About this exercise
Taking the line that contains "(344, 532) = (539, 281): yellow" as the starting point, give again exactly every line up to and including the last line of the records below.

Coordinate-based object records:

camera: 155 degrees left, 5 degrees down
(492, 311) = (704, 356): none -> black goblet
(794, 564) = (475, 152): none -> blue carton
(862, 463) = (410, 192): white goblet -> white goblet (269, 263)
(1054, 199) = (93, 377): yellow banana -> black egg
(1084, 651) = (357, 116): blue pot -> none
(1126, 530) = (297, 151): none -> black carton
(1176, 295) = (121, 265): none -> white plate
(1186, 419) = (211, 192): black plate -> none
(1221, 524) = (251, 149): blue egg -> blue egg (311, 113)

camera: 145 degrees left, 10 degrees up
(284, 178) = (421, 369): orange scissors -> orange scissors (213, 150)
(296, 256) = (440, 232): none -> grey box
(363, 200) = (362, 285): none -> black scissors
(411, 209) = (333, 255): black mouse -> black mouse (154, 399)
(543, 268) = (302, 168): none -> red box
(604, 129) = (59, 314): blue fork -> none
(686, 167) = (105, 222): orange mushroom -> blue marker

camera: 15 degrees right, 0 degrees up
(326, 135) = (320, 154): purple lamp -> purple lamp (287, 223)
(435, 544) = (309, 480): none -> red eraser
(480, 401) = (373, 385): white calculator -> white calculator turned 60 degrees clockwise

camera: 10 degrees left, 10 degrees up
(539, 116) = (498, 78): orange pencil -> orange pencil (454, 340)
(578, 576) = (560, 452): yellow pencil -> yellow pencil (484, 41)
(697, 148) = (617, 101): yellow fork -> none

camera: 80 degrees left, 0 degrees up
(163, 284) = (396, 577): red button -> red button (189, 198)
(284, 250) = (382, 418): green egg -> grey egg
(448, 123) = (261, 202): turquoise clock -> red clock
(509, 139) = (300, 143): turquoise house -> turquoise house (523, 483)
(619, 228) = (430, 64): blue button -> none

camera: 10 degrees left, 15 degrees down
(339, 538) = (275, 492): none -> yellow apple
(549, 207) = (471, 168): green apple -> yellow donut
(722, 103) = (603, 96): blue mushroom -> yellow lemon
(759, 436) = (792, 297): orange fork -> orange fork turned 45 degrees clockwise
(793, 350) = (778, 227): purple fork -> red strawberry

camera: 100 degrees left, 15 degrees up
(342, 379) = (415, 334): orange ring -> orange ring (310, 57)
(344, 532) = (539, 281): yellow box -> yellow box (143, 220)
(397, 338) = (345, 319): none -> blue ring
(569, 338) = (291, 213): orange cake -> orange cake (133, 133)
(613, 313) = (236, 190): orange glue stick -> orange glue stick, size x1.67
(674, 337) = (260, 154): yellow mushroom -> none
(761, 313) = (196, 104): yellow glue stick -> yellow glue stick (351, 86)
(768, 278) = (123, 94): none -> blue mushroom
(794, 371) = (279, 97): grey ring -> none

Answer to this task
(344, 532) = (539, 281): yellow box -> yellow box (143, 220)
(397, 338) = (345, 319): none -> blue ring
(569, 338) = (291, 213): orange cake -> orange cake (133, 133)
(613, 313) = (236, 190): orange glue stick -> orange glue stick, size x1.67
(674, 337) = (260, 154): yellow mushroom -> none
(761, 313) = (196, 104): yellow glue stick -> yellow glue stick (351, 86)
(768, 278) = (123, 94): none -> blue mushroom
(794, 371) = (279, 97): grey ring -> none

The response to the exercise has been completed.